** Data supplied follows **

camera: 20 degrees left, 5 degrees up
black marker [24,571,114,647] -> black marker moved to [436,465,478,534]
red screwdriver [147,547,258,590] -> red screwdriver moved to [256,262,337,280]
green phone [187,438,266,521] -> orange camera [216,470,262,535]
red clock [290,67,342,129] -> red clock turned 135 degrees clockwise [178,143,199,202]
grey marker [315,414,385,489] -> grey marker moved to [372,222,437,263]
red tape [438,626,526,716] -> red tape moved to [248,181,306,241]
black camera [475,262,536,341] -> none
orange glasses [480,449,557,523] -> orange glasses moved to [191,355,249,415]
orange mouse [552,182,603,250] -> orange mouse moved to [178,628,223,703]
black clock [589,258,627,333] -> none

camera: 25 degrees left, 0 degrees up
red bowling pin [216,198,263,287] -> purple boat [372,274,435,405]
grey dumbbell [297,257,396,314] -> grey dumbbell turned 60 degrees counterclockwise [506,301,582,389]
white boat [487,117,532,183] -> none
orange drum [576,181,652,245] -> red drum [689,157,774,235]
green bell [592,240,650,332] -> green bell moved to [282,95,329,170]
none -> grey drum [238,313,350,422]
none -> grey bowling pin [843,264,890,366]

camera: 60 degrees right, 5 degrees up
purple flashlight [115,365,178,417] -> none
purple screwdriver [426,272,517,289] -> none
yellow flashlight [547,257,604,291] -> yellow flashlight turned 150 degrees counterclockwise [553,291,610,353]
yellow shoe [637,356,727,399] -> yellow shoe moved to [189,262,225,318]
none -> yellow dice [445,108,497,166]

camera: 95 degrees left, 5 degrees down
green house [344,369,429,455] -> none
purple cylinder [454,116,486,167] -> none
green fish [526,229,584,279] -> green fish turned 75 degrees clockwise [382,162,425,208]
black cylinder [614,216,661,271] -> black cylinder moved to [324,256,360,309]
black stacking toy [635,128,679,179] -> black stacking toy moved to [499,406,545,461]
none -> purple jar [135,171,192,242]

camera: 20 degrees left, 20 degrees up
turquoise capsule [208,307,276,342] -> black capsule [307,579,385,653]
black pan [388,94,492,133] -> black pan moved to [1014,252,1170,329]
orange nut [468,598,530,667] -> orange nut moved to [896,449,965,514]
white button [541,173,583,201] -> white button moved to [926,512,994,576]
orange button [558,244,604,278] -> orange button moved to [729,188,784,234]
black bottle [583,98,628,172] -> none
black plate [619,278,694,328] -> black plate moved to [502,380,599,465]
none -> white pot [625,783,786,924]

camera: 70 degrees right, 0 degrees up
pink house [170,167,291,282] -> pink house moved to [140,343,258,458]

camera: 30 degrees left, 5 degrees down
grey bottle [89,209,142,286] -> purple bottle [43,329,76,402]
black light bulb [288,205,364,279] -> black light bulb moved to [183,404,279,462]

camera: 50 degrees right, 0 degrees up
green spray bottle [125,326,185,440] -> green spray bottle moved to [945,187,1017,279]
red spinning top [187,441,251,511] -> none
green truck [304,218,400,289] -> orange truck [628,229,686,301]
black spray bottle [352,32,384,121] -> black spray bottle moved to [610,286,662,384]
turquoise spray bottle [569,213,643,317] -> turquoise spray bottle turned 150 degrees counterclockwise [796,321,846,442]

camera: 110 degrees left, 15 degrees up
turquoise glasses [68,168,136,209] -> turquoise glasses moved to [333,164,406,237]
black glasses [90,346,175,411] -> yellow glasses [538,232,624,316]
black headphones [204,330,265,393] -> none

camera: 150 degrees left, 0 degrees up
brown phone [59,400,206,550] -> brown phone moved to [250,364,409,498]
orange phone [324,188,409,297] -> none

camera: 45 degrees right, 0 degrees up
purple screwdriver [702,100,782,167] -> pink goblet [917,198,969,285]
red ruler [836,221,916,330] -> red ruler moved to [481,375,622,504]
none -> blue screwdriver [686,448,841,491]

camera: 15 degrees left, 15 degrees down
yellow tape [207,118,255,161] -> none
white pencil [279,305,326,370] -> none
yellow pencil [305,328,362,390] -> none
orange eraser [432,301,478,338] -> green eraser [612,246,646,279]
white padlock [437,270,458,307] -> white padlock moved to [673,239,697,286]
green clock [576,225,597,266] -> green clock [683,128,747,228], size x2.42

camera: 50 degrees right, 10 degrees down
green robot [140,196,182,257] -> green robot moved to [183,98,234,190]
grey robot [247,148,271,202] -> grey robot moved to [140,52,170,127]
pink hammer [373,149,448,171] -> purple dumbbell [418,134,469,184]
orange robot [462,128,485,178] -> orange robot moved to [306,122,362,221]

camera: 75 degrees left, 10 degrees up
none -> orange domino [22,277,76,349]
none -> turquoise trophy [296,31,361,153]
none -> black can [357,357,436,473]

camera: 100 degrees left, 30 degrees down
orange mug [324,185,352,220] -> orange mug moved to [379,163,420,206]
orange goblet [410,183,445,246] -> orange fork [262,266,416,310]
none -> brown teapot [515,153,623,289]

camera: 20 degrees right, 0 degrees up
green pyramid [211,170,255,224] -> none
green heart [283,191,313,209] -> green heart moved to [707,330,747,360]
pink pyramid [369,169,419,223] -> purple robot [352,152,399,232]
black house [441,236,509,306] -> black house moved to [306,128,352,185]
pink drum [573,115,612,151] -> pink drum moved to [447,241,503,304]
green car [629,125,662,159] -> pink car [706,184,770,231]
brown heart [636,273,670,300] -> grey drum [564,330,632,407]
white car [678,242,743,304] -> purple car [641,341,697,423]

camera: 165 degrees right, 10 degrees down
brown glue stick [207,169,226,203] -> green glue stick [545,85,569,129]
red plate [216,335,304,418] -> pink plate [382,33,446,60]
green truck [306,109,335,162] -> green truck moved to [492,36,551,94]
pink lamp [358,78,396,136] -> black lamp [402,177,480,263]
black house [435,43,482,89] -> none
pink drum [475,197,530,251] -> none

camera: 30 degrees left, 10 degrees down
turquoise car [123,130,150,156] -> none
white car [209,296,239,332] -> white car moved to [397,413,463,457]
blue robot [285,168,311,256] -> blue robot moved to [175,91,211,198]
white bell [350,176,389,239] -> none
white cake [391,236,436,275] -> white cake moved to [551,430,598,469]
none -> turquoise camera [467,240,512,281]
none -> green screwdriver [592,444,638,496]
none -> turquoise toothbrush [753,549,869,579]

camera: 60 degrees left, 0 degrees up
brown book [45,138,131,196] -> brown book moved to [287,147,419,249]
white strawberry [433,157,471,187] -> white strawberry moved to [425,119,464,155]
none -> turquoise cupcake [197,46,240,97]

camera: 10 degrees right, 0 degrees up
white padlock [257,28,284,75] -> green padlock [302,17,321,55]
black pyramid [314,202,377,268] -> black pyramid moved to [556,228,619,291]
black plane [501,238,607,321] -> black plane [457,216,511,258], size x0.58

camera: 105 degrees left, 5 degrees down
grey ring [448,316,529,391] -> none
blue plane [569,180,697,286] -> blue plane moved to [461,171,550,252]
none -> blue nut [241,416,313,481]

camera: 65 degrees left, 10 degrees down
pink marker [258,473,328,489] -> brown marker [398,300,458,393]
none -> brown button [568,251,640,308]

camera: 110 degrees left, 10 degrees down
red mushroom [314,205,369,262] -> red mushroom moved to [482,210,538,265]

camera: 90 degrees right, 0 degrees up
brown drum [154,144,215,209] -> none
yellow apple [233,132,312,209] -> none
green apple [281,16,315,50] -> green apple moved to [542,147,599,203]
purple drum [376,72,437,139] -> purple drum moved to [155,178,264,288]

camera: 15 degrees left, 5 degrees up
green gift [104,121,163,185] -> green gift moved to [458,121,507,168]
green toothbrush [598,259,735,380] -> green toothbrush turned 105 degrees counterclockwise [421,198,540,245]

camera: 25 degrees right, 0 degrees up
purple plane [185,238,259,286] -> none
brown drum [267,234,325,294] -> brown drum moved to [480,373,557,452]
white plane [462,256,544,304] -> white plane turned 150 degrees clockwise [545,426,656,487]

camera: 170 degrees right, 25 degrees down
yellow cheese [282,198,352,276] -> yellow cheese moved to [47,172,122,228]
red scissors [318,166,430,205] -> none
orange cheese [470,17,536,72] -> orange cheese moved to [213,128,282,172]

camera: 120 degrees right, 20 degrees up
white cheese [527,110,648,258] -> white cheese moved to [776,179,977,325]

** End of Data supplied **

> Exercise aim
Begin with the line that contains "red scissors [318,166,430,205] -> none" and end with the last line of the records; set down every line in that span exactly, and nothing else.

> Written answer
red scissors [318,166,430,205] -> none
orange cheese [470,17,536,72] -> orange cheese moved to [213,128,282,172]

camera: 120 degrees right, 20 degrees up
white cheese [527,110,648,258] -> white cheese moved to [776,179,977,325]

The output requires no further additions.